_Work required:_ Reproduce the entries exactly, but keep the pictures out of the copy.

_Material to process:_
-*-

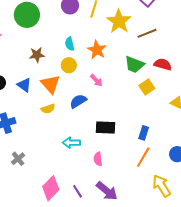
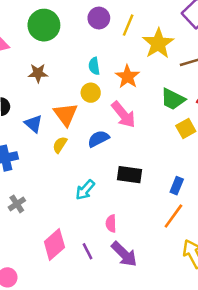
brown star: (37, 55) -> (38, 73), moved
pink arrow: (96, 80) -> (123, 115), size x1.6
blue triangle: (24, 85) -> (33, 124), moved
yellow semicircle: (48, 109) -> (60, 145), turned 136
cyan arrow: (71, 143) -> (85, 190), turned -54
pink semicircle: (98, 159) -> (111, 223), moved

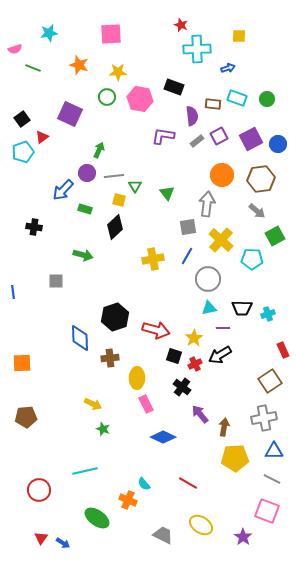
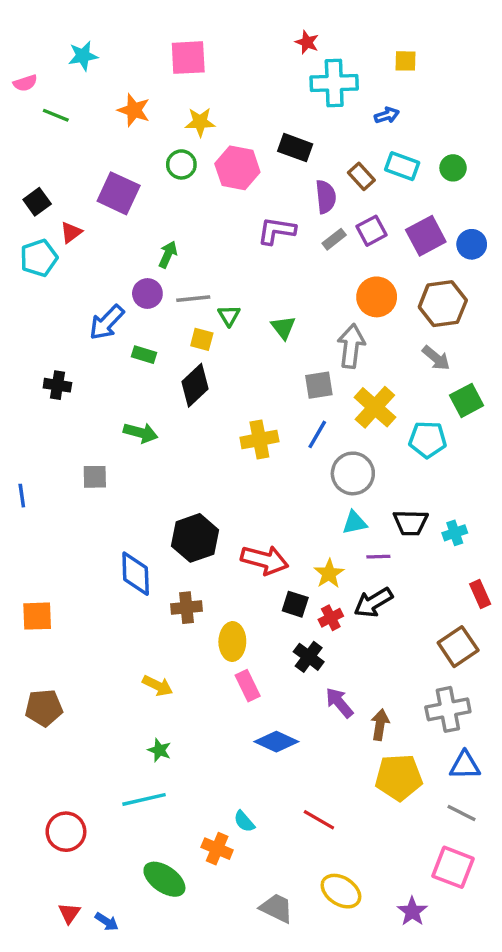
brown rectangle: (213, 104) -> (361, 176), turned 42
green star: (103, 429) -> (159, 750), moved

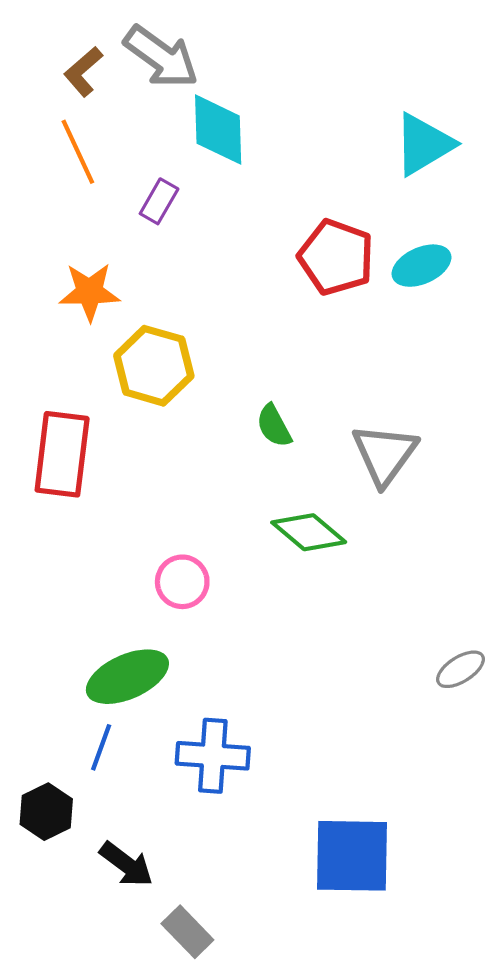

-*-

_Response to the exercise:_
brown star: (37, 55) -> (38, 73), moved
pink arrow: (96, 80) -> (123, 115), size x1.6
blue triangle: (24, 85) -> (33, 124), moved
yellow semicircle: (48, 109) -> (60, 145), turned 136
cyan arrow: (71, 143) -> (85, 190), turned -54
pink semicircle: (98, 159) -> (111, 223), moved

brown rectangle: (213, 104) -> (361, 176), turned 42
green star: (103, 429) -> (159, 750), moved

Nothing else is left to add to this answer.